» **WHAT TO DO**
"(106, 234) = (463, 522): purple" appears in one line of the listing below; retype that line and every later line exactly, stopping at the end, and nothing else.

» **STUDY MATERIAL**
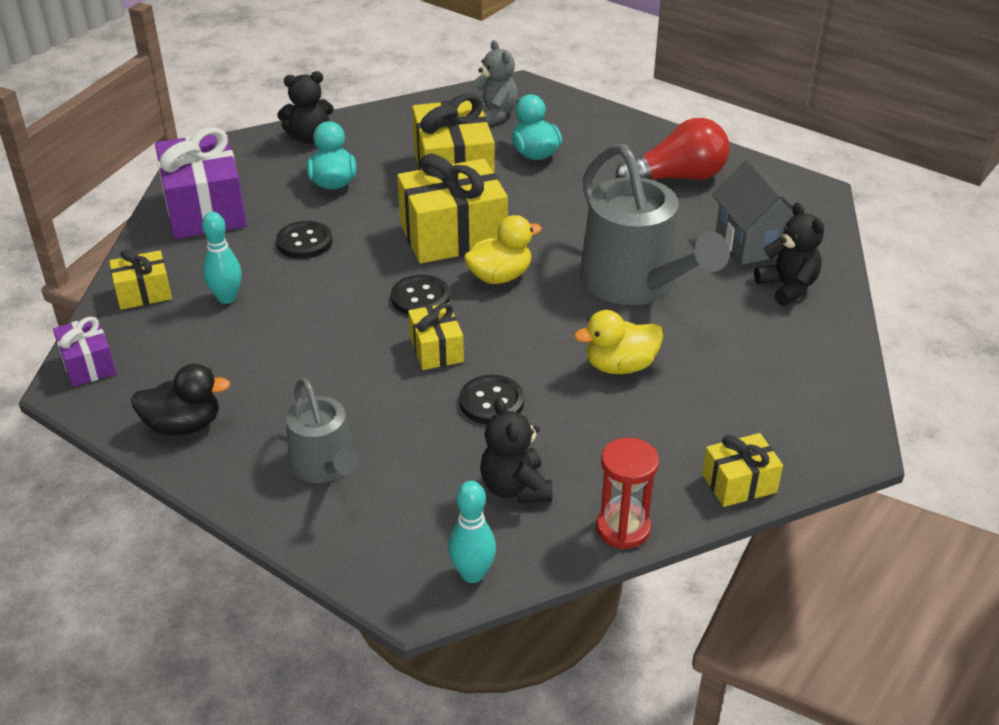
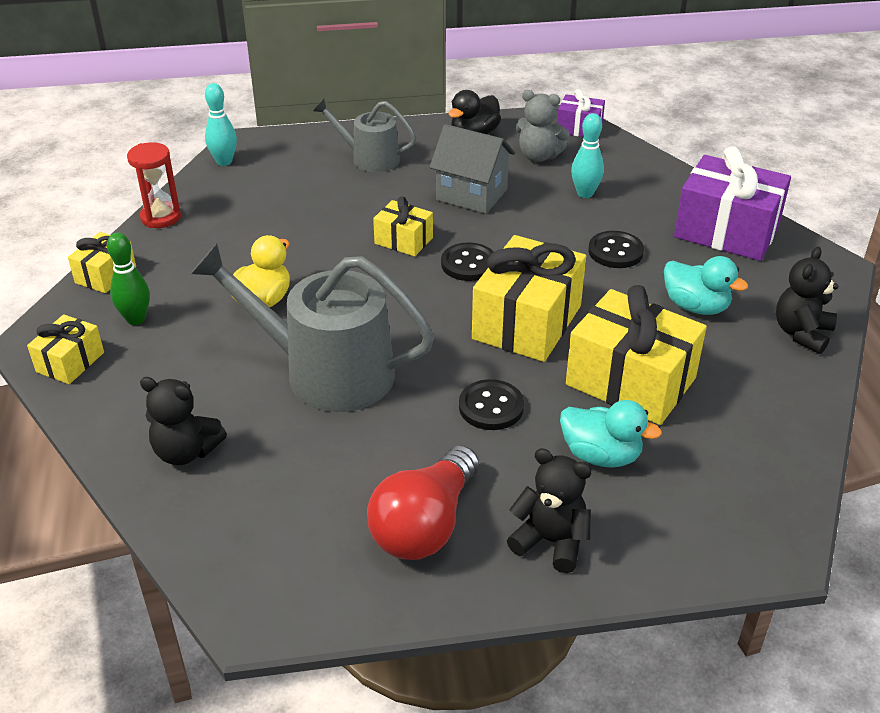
camera: 135 degrees right, 0 degrees up
(143, 293) = (636, 169): yellow gift -> yellow gift (70, 362)
(491, 402) = (322, 233): black button -> black button (491, 407)
(493, 114) = (721, 481): grey teddy bear -> grey teddy bear (538, 156)
(500, 276) = (439, 312): yellow duck -> none
(515, 488) = (248, 202): black teddy bear -> black teddy bear (551, 541)
(745, 414) = (136, 319): none -> green bowling pin
(753, 243) = (262, 484): grey house -> grey house (471, 195)

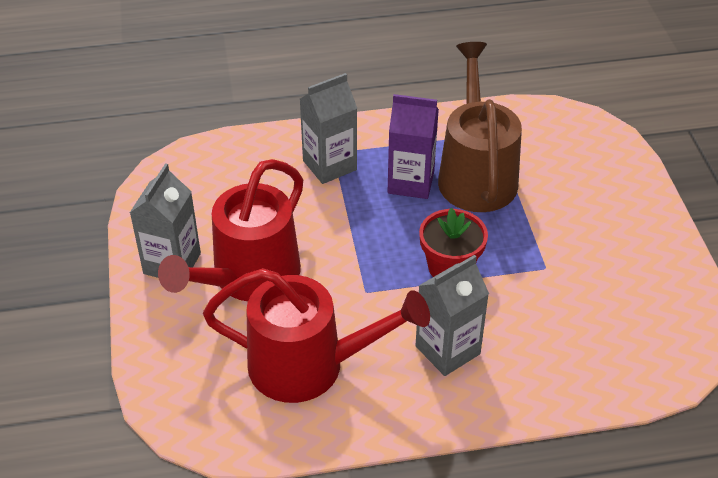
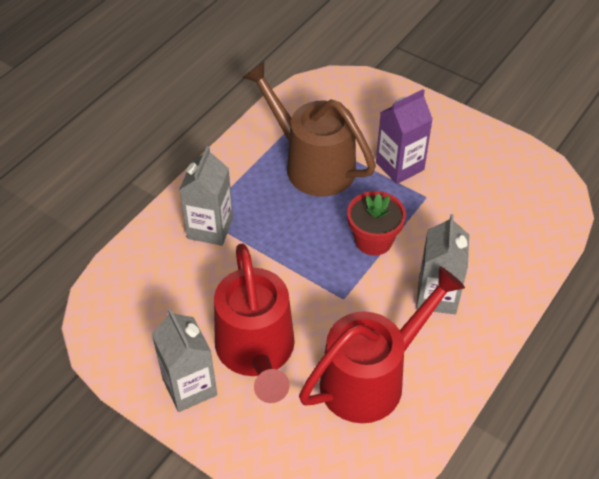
camera: 45 degrees left, 5 degrees up
(411, 182) = (279, 200): purple carton -> purple carton (399, 166)

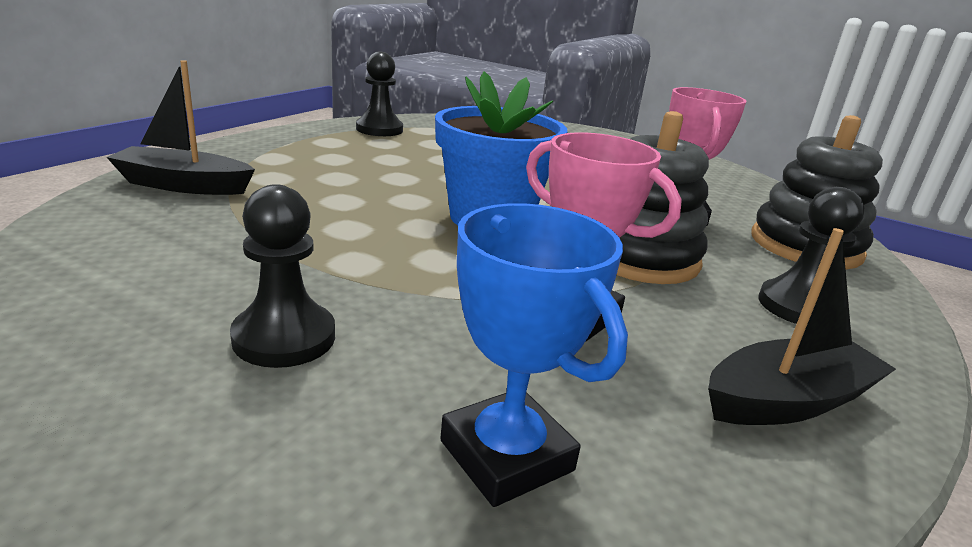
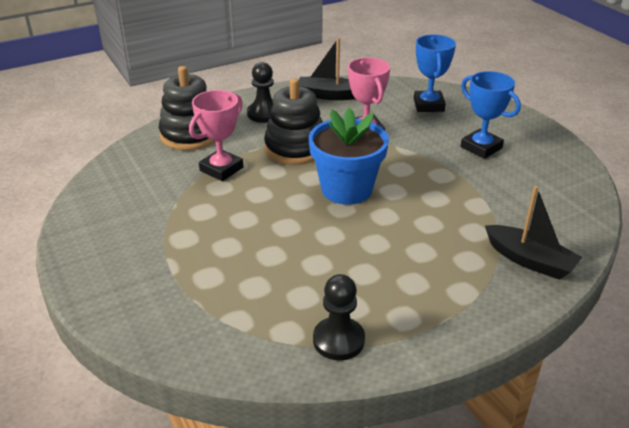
camera: 145 degrees left, 10 degrees up
(284, 338) = (481, 147): black pawn -> blue trophy

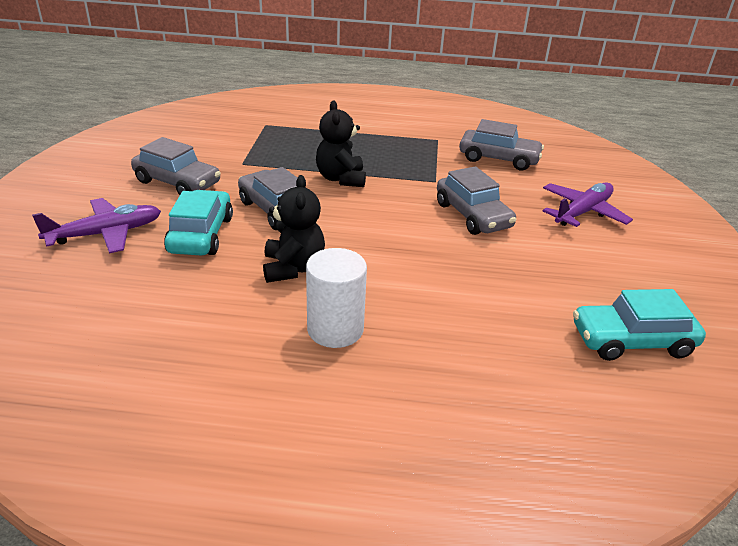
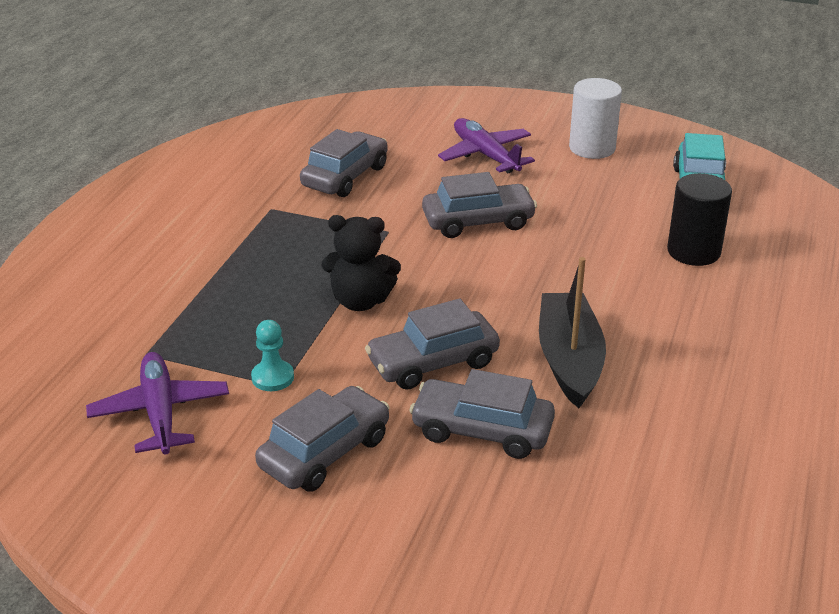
camera: 75 degrees left, 0 degrees up
(106, 234) = (463, 522): purple plane -> purple plane (160, 412)
(201, 235) = (482, 430): turquoise car -> grey car
(249, 160) = (272, 377): none -> turquoise pawn
(293, 268) = (569, 360): black teddy bear -> black boat
(335, 329) = (682, 342): white cylinder -> white cylinder (592, 148)
(497, 337) = (693, 251): none -> black cylinder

» **RESULT**
(106, 234) = (463, 522): purple plane -> purple plane (160, 412)
(201, 235) = (482, 430): turquoise car -> grey car
(249, 160) = (272, 377): none -> turquoise pawn
(293, 268) = (569, 360): black teddy bear -> black boat
(335, 329) = (682, 342): white cylinder -> white cylinder (592, 148)
(497, 337) = (693, 251): none -> black cylinder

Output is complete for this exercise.